(Material provided Opens)
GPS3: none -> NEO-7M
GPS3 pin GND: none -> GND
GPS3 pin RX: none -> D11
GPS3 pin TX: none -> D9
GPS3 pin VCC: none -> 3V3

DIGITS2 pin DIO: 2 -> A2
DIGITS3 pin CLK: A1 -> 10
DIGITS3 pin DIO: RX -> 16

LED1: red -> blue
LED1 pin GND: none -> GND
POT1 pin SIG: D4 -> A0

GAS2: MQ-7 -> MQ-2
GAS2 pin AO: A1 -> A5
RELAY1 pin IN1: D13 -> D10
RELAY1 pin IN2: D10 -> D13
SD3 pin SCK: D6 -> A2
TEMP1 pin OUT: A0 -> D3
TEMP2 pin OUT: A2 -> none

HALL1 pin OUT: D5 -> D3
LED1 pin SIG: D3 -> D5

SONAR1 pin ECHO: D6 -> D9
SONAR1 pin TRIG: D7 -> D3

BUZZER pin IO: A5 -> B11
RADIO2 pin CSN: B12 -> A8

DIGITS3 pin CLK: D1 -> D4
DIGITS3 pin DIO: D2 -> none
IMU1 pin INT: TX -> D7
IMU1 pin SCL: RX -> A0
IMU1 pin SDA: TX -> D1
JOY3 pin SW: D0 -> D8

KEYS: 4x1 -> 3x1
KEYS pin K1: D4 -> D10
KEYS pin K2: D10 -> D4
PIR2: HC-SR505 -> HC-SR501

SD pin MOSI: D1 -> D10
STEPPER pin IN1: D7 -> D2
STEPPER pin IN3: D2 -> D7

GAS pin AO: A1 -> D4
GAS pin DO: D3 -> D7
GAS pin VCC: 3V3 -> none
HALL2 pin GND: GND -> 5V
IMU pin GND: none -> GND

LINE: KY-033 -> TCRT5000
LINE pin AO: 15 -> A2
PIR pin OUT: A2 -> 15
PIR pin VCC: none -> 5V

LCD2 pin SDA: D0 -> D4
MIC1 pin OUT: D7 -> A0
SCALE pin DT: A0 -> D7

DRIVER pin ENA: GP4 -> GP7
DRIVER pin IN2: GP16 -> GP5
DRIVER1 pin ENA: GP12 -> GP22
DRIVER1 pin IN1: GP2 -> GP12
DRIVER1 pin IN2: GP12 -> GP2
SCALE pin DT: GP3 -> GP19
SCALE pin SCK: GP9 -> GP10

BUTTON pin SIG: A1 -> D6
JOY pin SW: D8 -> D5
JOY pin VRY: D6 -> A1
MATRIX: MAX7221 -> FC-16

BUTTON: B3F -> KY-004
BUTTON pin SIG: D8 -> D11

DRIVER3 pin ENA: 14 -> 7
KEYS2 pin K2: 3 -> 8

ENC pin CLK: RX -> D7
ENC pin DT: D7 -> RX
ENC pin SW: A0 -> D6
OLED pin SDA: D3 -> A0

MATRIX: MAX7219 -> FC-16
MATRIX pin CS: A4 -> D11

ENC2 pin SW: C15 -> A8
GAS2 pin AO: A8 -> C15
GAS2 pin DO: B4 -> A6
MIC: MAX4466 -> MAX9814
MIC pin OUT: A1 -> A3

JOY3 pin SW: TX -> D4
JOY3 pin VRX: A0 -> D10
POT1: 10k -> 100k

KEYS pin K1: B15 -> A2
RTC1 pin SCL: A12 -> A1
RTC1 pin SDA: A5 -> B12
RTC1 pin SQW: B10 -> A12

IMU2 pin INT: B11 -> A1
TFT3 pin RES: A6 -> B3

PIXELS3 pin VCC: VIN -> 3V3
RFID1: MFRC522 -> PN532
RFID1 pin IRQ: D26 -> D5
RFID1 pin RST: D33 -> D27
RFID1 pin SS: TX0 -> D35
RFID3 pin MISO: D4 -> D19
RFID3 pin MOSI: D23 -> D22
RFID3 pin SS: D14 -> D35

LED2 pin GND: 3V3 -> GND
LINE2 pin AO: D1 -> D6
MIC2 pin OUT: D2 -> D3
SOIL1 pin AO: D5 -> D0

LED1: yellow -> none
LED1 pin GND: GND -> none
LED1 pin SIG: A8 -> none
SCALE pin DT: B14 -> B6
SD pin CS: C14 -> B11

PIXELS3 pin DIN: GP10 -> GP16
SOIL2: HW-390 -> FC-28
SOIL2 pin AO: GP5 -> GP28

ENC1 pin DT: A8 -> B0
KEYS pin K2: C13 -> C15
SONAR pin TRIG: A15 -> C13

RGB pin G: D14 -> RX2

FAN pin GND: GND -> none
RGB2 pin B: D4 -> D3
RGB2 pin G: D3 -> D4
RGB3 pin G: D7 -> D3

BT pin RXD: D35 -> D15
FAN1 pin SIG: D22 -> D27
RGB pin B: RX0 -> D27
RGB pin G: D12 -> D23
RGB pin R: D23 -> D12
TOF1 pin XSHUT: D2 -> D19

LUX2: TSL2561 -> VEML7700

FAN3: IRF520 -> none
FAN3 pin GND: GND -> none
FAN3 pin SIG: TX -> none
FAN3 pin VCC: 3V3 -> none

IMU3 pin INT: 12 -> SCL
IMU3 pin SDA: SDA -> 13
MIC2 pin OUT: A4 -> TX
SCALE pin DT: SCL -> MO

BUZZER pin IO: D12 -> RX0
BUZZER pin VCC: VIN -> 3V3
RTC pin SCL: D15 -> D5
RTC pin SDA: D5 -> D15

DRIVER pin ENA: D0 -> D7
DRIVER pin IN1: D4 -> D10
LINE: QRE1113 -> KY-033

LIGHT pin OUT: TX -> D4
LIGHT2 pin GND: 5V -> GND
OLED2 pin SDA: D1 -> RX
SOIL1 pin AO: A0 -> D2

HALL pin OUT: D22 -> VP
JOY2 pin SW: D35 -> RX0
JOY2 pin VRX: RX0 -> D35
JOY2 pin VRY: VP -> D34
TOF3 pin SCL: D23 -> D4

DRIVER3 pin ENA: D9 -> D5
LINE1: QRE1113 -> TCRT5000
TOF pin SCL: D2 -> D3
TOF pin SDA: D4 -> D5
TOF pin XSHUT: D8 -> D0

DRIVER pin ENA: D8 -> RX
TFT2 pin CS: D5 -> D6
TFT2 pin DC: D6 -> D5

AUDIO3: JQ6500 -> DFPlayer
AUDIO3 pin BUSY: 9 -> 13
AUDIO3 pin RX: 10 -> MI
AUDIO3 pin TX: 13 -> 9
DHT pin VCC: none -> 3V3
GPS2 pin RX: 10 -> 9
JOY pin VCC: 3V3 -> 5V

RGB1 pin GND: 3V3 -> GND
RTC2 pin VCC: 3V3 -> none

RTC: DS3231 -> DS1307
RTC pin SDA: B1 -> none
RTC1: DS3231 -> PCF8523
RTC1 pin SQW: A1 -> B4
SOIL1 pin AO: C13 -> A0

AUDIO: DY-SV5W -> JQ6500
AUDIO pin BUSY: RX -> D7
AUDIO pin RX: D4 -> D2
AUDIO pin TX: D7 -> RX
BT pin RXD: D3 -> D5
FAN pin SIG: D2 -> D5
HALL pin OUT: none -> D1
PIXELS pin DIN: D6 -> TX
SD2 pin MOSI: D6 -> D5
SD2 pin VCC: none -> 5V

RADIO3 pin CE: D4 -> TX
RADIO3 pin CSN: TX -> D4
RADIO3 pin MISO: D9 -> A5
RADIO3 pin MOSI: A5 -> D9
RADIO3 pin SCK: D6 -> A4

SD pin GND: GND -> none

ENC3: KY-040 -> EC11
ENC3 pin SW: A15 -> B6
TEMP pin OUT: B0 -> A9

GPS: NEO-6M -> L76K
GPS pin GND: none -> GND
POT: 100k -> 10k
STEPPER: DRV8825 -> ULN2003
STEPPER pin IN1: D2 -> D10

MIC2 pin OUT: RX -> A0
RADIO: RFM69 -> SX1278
(Material provided Closes)
| Problem |
Every line from the one containing "RTC1: DS3231 -> PCF8523" to the close of the records must be reproduced exactly. Include both ends and nothing more.

| Problem solution |
RTC1: DS3231 -> PCF8523
RTC1 pin SQW: A1 -> B4
SOIL1 pin AO: C13 -> A0

AUDIO: DY-SV5W -> JQ6500
AUDIO pin BUSY: RX -> D7
AUDIO pin RX: D4 -> D2
AUDIO pin TX: D7 -> RX
BT pin RXD: D3 -> D5
FAN pin SIG: D2 -> D5
HALL pin OUT: none -> D1
PIXELS pin DIN: D6 -> TX
SD2 pin MOSI: D6 -> D5
SD2 pin VCC: none -> 5V

RADIO3 pin CE: D4 -> TX
RADIO3 pin CSN: TX -> D4
RADIO3 pin MISO: D9 -> A5
RADIO3 pin MOSI: A5 -> D9
RADIO3 pin SCK: D6 -> A4

SD pin GND: GND -> none

ENC3: KY-040 -> EC11
ENC3 pin SW: A15 -> B6
TEMP pin OUT: B0 -> A9

GPS: NEO-6M -> L76K
GPS pin GND: none -> GND
POT: 100k -> 10k
STEPPER: DRV8825 -> ULN2003
STEPPER pin IN1: D2 -> D10

MIC2 pin OUT: RX -> A0
RADIO: RFM69 -> SX1278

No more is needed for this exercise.